■ Version difference data:
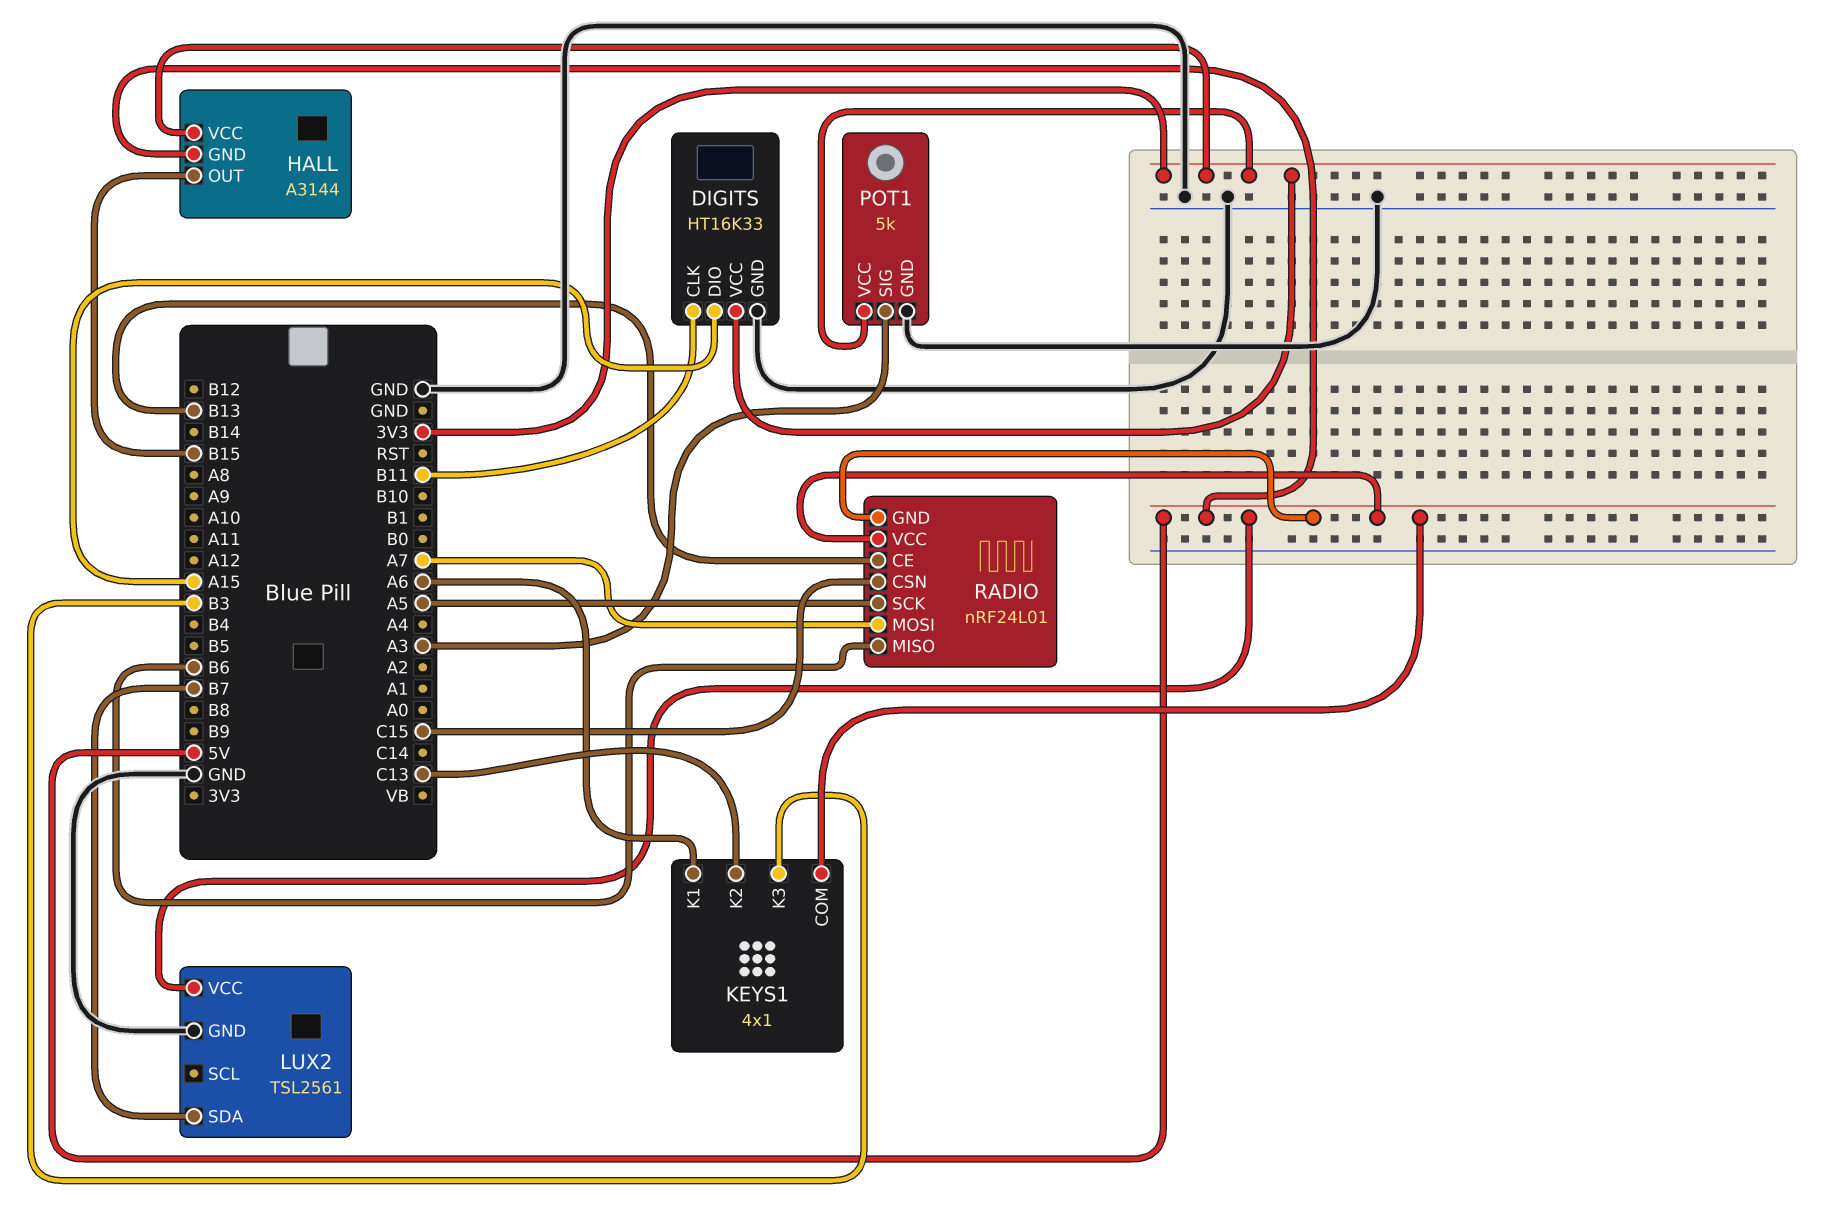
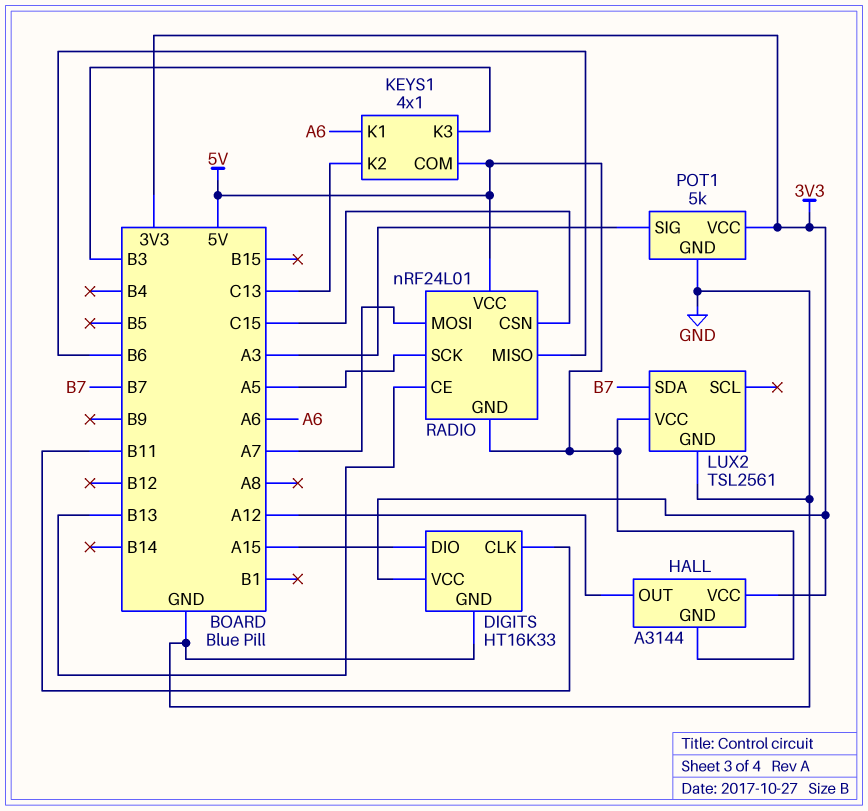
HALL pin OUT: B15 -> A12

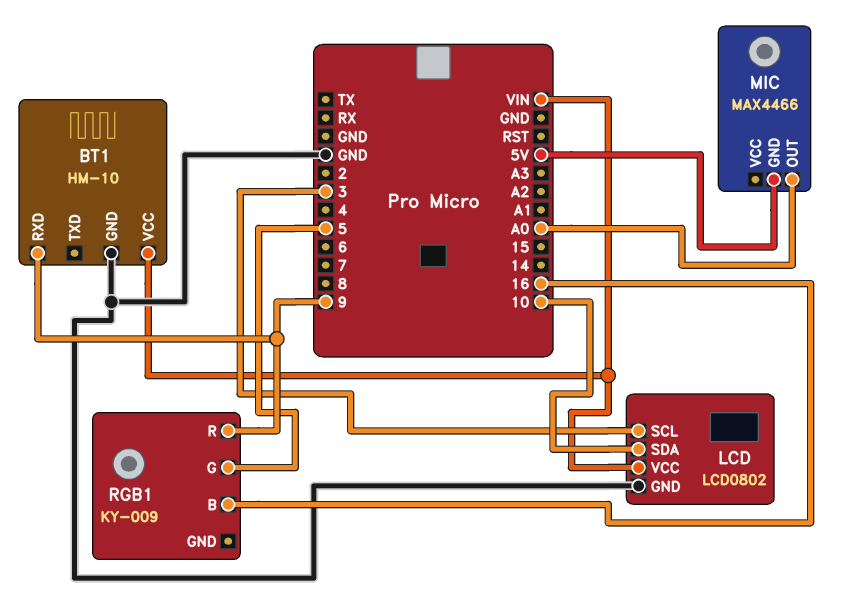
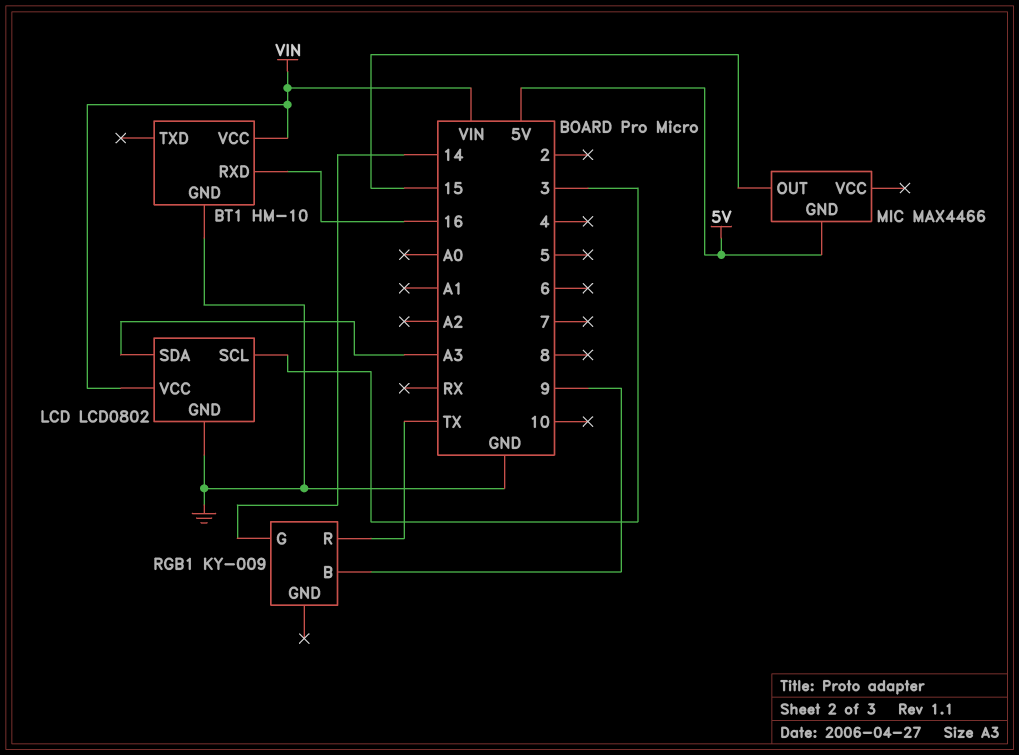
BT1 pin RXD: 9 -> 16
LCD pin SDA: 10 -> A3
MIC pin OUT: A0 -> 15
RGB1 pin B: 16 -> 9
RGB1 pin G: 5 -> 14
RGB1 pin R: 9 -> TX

■ Assignment: Could you reproduce all of the data above exactly and skip any image?

■ Solution to this task:
HALL pin OUT: B15 -> A12

BT1 pin RXD: 9 -> 16
LCD pin SDA: 10 -> A3
MIC pin OUT: A0 -> 15
RGB1 pin B: 16 -> 9
RGB1 pin G: 5 -> 14
RGB1 pin R: 9 -> TX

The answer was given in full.